**Brief**
Each record must appear in the answer exactly as it does in the data.

**Data listing**
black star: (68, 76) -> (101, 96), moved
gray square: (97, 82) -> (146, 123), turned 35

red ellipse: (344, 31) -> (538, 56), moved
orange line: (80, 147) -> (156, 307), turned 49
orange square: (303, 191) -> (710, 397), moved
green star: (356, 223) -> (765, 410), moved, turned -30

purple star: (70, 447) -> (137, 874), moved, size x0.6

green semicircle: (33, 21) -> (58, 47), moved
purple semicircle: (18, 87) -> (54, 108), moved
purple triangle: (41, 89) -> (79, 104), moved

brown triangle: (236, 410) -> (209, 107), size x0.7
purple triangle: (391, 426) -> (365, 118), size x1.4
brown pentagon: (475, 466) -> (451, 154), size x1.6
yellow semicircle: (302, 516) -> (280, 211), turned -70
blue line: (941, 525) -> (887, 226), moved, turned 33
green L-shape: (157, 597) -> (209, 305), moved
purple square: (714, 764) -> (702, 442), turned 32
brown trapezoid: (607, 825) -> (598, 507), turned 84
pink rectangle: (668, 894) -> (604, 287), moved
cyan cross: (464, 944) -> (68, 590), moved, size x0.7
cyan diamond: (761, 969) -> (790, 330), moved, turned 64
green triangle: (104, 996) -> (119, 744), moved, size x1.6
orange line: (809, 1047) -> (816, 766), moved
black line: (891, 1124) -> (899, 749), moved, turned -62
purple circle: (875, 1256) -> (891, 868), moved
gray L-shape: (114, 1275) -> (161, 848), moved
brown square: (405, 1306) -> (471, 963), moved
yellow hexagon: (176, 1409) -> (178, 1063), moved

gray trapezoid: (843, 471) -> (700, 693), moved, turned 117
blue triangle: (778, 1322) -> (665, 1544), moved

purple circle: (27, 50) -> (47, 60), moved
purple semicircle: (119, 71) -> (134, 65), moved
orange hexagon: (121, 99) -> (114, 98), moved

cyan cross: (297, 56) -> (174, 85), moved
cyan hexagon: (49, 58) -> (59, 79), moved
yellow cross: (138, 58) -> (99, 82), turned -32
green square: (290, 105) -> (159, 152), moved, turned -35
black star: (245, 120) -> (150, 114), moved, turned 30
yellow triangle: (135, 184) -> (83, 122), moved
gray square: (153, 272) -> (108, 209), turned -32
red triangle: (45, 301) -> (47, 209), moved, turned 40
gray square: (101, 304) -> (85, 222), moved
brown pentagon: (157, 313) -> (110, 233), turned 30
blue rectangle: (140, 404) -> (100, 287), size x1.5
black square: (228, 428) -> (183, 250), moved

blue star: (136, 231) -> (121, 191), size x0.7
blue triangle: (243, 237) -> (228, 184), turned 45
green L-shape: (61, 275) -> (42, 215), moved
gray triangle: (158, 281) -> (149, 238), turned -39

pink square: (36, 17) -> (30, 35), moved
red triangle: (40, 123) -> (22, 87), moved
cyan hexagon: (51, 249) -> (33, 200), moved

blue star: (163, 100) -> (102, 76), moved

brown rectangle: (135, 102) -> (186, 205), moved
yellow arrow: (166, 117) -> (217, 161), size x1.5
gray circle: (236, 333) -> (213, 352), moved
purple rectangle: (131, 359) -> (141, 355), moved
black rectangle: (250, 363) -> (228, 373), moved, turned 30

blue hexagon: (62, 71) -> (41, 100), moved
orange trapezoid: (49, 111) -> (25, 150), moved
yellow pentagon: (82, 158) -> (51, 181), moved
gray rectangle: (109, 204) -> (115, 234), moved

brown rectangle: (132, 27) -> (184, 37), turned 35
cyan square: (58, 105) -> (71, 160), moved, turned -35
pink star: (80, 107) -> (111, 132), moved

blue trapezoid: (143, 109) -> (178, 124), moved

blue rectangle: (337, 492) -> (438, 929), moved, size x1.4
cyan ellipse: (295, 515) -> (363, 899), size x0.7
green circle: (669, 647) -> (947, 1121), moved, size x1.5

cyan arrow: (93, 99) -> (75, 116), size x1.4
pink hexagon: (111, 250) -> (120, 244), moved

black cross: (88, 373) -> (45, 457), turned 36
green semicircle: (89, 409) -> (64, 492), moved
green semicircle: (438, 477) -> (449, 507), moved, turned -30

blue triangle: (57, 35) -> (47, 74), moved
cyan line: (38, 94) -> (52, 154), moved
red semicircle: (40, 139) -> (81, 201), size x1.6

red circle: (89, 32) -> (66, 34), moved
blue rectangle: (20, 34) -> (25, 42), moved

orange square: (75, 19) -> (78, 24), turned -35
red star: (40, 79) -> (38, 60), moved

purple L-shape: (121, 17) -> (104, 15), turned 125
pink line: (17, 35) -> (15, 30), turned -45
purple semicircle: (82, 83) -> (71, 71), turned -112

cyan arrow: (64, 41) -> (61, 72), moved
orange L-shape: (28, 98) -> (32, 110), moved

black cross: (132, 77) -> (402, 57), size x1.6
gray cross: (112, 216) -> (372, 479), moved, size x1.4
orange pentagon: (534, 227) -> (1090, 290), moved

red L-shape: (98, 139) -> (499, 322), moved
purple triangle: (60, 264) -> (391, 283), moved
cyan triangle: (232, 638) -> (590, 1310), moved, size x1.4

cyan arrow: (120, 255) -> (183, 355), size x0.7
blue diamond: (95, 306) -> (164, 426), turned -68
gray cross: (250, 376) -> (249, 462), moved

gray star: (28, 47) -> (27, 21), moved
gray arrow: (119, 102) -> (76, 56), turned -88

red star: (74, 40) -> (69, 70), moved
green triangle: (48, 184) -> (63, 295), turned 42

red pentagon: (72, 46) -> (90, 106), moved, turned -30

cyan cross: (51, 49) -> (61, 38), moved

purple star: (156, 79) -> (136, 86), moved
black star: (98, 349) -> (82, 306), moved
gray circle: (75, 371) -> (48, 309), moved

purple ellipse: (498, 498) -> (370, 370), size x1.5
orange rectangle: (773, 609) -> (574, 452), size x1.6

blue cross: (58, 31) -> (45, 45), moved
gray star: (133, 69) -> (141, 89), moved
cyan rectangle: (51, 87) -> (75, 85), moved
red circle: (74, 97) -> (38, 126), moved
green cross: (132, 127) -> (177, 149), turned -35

**Answer to the exercise**
black star: (68, 76) -> (101, 96), moved
gray square: (97, 82) -> (146, 123), turned 35

red ellipse: (344, 31) -> (538, 56), moved
orange line: (80, 147) -> (156, 307), turned 49
orange square: (303, 191) -> (710, 397), moved
green star: (356, 223) -> (765, 410), moved, turned -30

purple star: (70, 447) -> (137, 874), moved, size x0.6

green semicircle: (33, 21) -> (58, 47), moved
purple semicircle: (18, 87) -> (54, 108), moved
purple triangle: (41, 89) -> (79, 104), moved

brown triangle: (236, 410) -> (209, 107), size x0.7
purple triangle: (391, 426) -> (365, 118), size x1.4
brown pentagon: (475, 466) -> (451, 154), size x1.6
yellow semicircle: (302, 516) -> (280, 211), turned -70
blue line: (941, 525) -> (887, 226), moved, turned 33
green L-shape: (157, 597) -> (209, 305), moved
purple square: (714, 764) -> (702, 442), turned 32
brown trapezoid: (607, 825) -> (598, 507), turned 84
pink rectangle: (668, 894) -> (604, 287), moved
cyan cross: (464, 944) -> (68, 590), moved, size x0.7
cyan diamond: (761, 969) -> (790, 330), moved, turned 64
green triangle: (104, 996) -> (119, 744), moved, size x1.6
orange line: (809, 1047) -> (816, 766), moved
black line: (891, 1124) -> (899, 749), moved, turned -62
purple circle: (875, 1256) -> (891, 868), moved
gray L-shape: (114, 1275) -> (161, 848), moved
brown square: (405, 1306) -> (471, 963), moved
yellow hexagon: (176, 1409) -> (178, 1063), moved

gray trapezoid: (843, 471) -> (700, 693), moved, turned 117
blue triangle: (778, 1322) -> (665, 1544), moved

purple circle: (27, 50) -> (47, 60), moved
purple semicircle: (119, 71) -> (134, 65), moved
orange hexagon: (121, 99) -> (114, 98), moved

cyan cross: (297, 56) -> (174, 85), moved
cyan hexagon: (49, 58) -> (59, 79), moved
yellow cross: (138, 58) -> (99, 82), turned -32
green square: (290, 105) -> (159, 152), moved, turned -35
black star: (245, 120) -> (150, 114), moved, turned 30
yellow triangle: (135, 184) -> (83, 122), moved
gray square: (153, 272) -> (108, 209), turned -32
red triangle: (45, 301) -> (47, 209), moved, turned 40
gray square: (101, 304) -> (85, 222), moved
brown pentagon: (157, 313) -> (110, 233), turned 30
blue rectangle: (140, 404) -> (100, 287), size x1.5
black square: (228, 428) -> (183, 250), moved

blue star: (136, 231) -> (121, 191), size x0.7
blue triangle: (243, 237) -> (228, 184), turned 45
green L-shape: (61, 275) -> (42, 215), moved
gray triangle: (158, 281) -> (149, 238), turned -39

pink square: (36, 17) -> (30, 35), moved
red triangle: (40, 123) -> (22, 87), moved
cyan hexagon: (51, 249) -> (33, 200), moved

blue star: (163, 100) -> (102, 76), moved

brown rectangle: (135, 102) -> (186, 205), moved
yellow arrow: (166, 117) -> (217, 161), size x1.5
gray circle: (236, 333) -> (213, 352), moved
purple rectangle: (131, 359) -> (141, 355), moved
black rectangle: (250, 363) -> (228, 373), moved, turned 30

blue hexagon: (62, 71) -> (41, 100), moved
orange trapezoid: (49, 111) -> (25, 150), moved
yellow pentagon: (82, 158) -> (51, 181), moved
gray rectangle: (109, 204) -> (115, 234), moved

brown rectangle: (132, 27) -> (184, 37), turned 35
cyan square: (58, 105) -> (71, 160), moved, turned -35
pink star: (80, 107) -> (111, 132), moved

blue trapezoid: (143, 109) -> (178, 124), moved

blue rectangle: (337, 492) -> (438, 929), moved, size x1.4
cyan ellipse: (295, 515) -> (363, 899), size x0.7
green circle: (669, 647) -> (947, 1121), moved, size x1.5

cyan arrow: (93, 99) -> (75, 116), size x1.4
pink hexagon: (111, 250) -> (120, 244), moved

black cross: (88, 373) -> (45, 457), turned 36
green semicircle: (89, 409) -> (64, 492), moved
green semicircle: (438, 477) -> (449, 507), moved, turned -30

blue triangle: (57, 35) -> (47, 74), moved
cyan line: (38, 94) -> (52, 154), moved
red semicircle: (40, 139) -> (81, 201), size x1.6

red circle: (89, 32) -> (66, 34), moved
blue rectangle: (20, 34) -> (25, 42), moved

orange square: (75, 19) -> (78, 24), turned -35
red star: (40, 79) -> (38, 60), moved

purple L-shape: (121, 17) -> (104, 15), turned 125
pink line: (17, 35) -> (15, 30), turned -45
purple semicircle: (82, 83) -> (71, 71), turned -112

cyan arrow: (64, 41) -> (61, 72), moved
orange L-shape: (28, 98) -> (32, 110), moved

black cross: (132, 77) -> (402, 57), size x1.6
gray cross: (112, 216) -> (372, 479), moved, size x1.4
orange pentagon: (534, 227) -> (1090, 290), moved

red L-shape: (98, 139) -> (499, 322), moved
purple triangle: (60, 264) -> (391, 283), moved
cyan triangle: (232, 638) -> (590, 1310), moved, size x1.4

cyan arrow: (120, 255) -> (183, 355), size x0.7
blue diamond: (95, 306) -> (164, 426), turned -68
gray cross: (250, 376) -> (249, 462), moved

gray star: (28, 47) -> (27, 21), moved
gray arrow: (119, 102) -> (76, 56), turned -88

red star: (74, 40) -> (69, 70), moved
green triangle: (48, 184) -> (63, 295), turned 42

red pentagon: (72, 46) -> (90, 106), moved, turned -30

cyan cross: (51, 49) -> (61, 38), moved

purple star: (156, 79) -> (136, 86), moved
black star: (98, 349) -> (82, 306), moved
gray circle: (75, 371) -> (48, 309), moved

purple ellipse: (498, 498) -> (370, 370), size x1.5
orange rectangle: (773, 609) -> (574, 452), size x1.6

blue cross: (58, 31) -> (45, 45), moved
gray star: (133, 69) -> (141, 89), moved
cyan rectangle: (51, 87) -> (75, 85), moved
red circle: (74, 97) -> (38, 126), moved
green cross: (132, 127) -> (177, 149), turned -35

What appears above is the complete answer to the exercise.